* [ASSIGNMENT]
Collect all lines containing the word "VBUS" from the data.

* [MATERIAL PROVIDED]
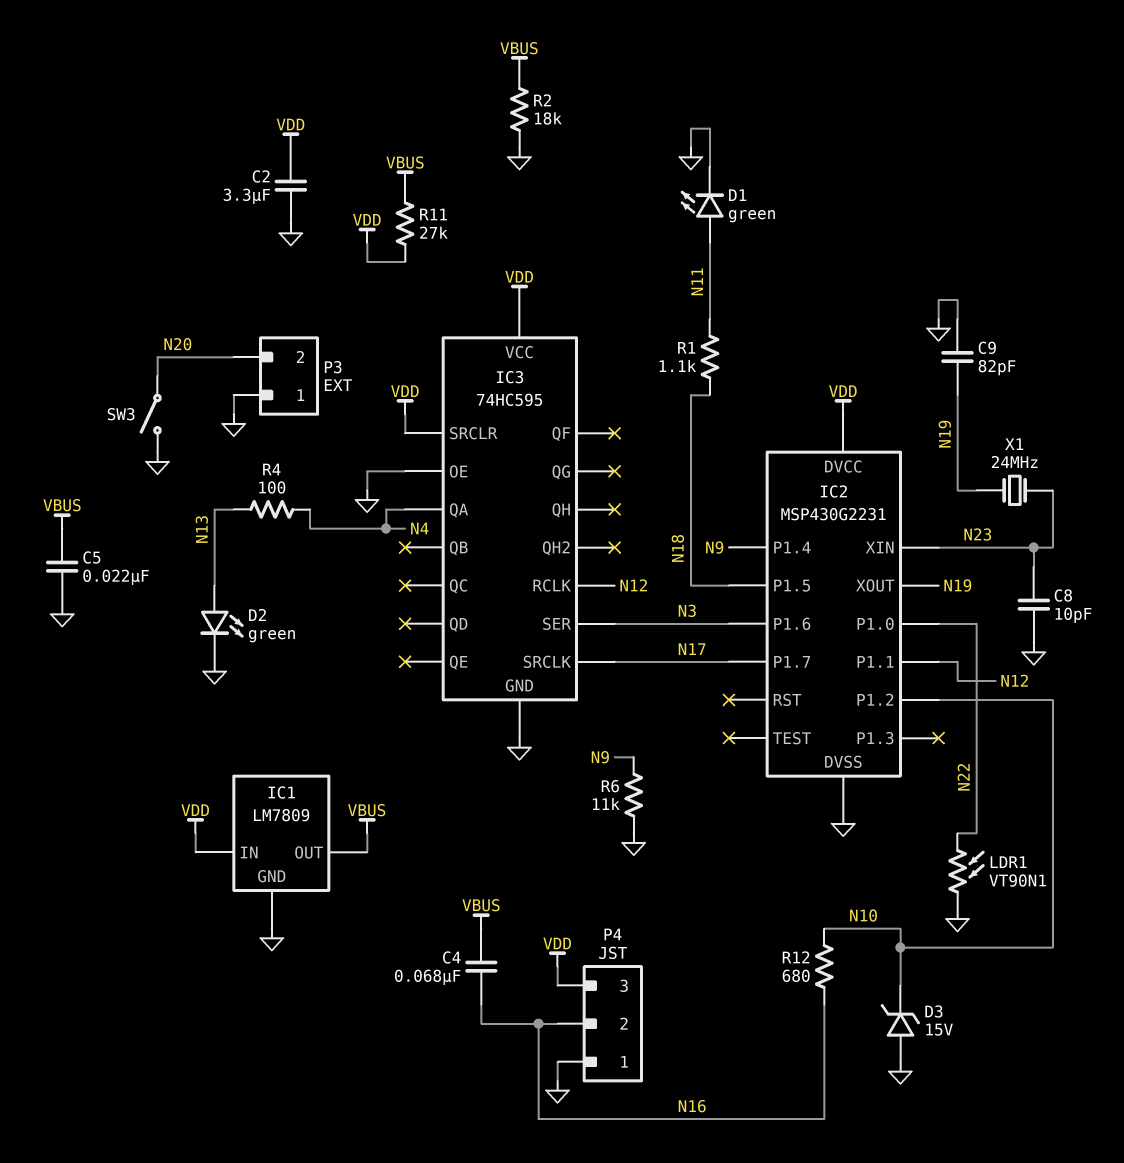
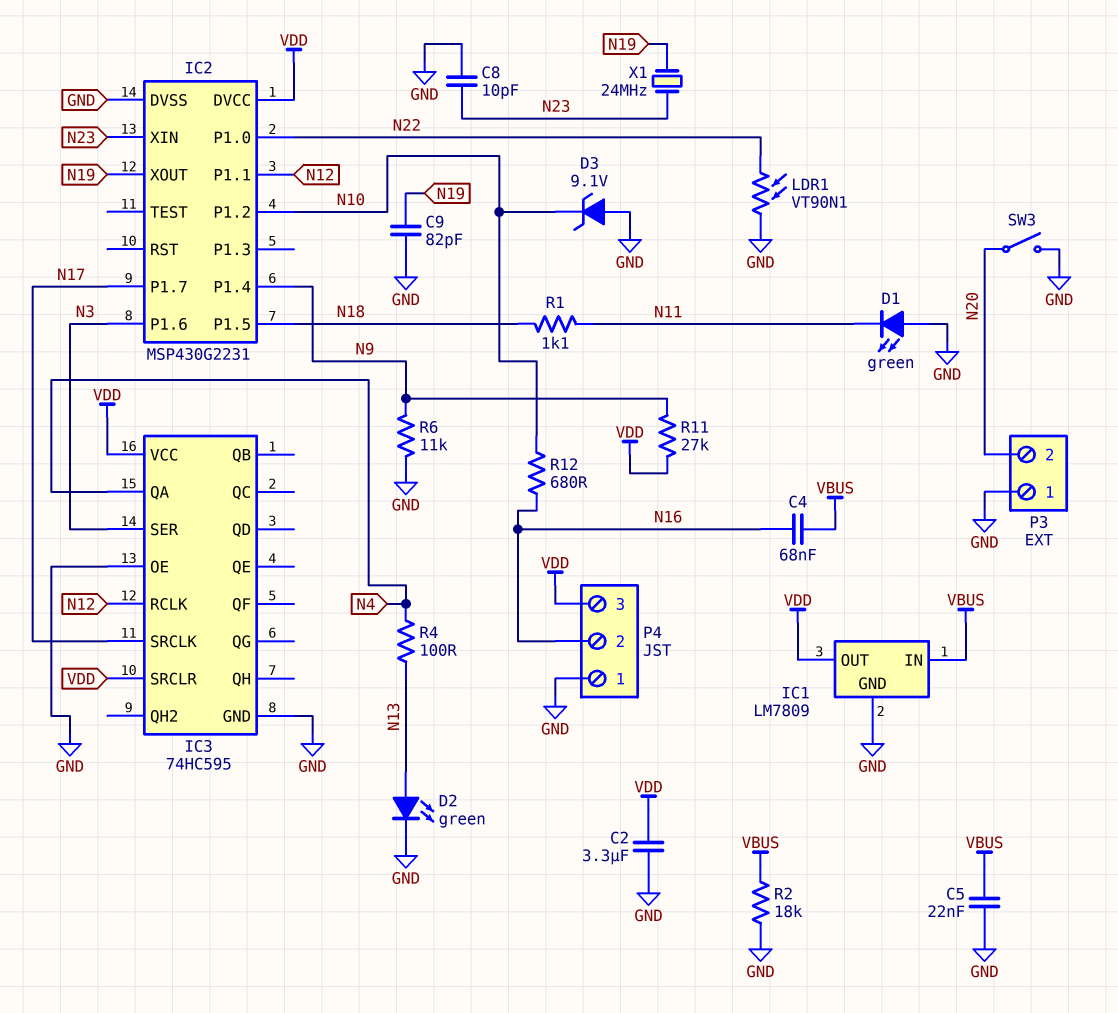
D1: LED green (A N11, K GND) -> LED green (A GND, K N11)
D3: zener 15V (A GND, K N10) -> zener 9.1V (A GND, K N10)
IC1 pin IN: VDD -> VBUS
IC1 pin OUT: VBUS -> VDD
R11: 27k (VBUS, VDD) -> 27k (N9, VDD)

* [REPLY]
IC1 pin IN: VDD -> VBUS
IC1 pin OUT: VBUS -> VDD
R11: 27k (VBUS, VDD) -> 27k (N9, VDD)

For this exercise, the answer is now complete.